**WHAT THE TASK ASKS**
What is needed is a word-for-word copy of all the entries, minus the pictures.

Dataset entries:
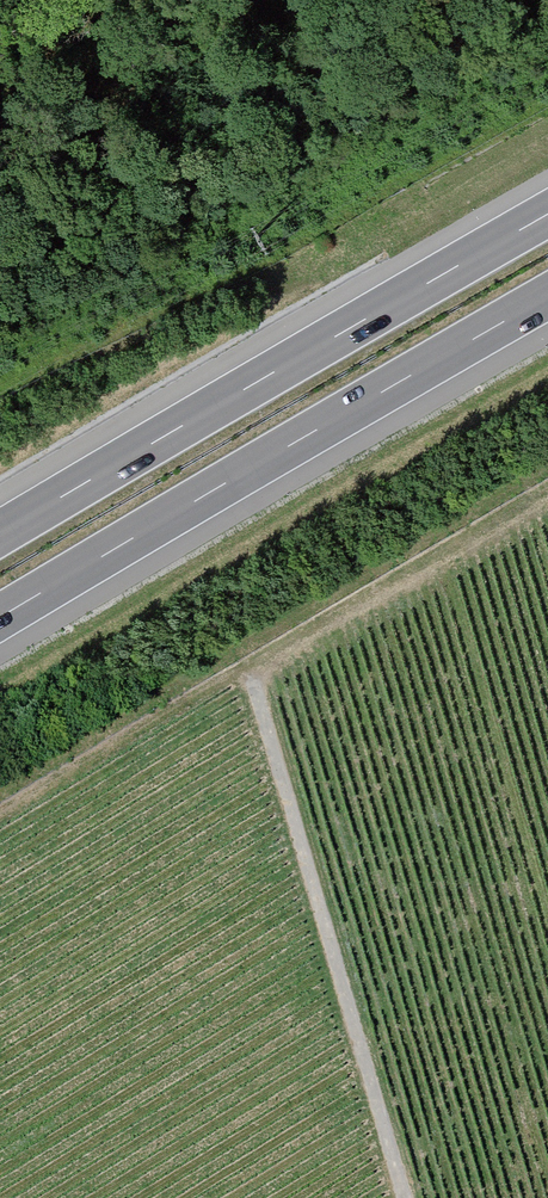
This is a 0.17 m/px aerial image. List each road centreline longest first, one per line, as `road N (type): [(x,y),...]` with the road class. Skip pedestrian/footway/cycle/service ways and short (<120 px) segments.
road 1 (track): [(0,816),(547,490)]
road 2 (motorway): [(0,617),(547,296)]
road 3 (motorway): [(547,214),(0,533)]
road 4 (track): [(249,669),(406,1197)]

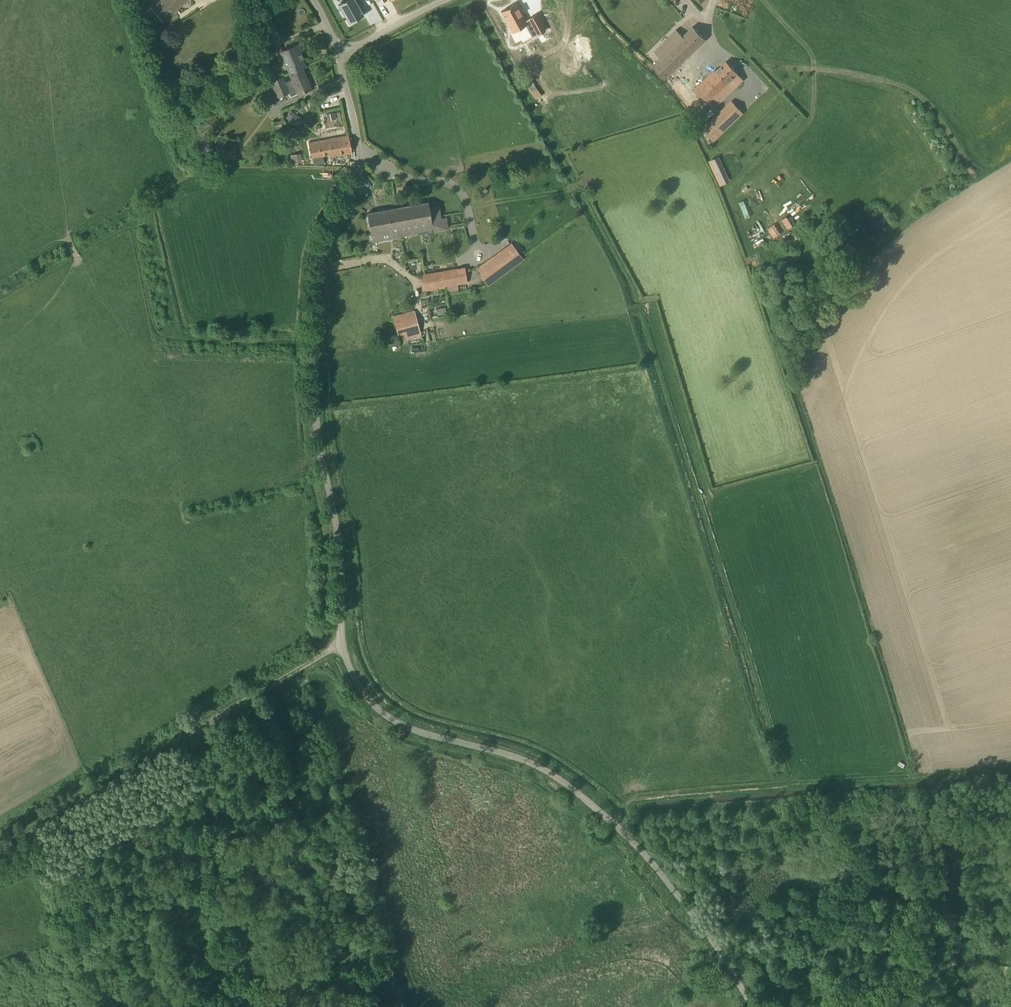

**RESULT OF THIS EXERCISE**
This is a 0.17 m/px aerial image. List each road centreline longest first, one per line, as `road N (type): [(x,y),...]` with the road class. Skip pedestrian/footway/cycle/service ways and short (<120 px) segments.
road 1 (track): [(0,816),(547,490)]
road 2 (motorway): [(0,617),(547,296)]
road 3 (motorway): [(547,214),(0,533)]
road 4 (track): [(249,669),(406,1197)]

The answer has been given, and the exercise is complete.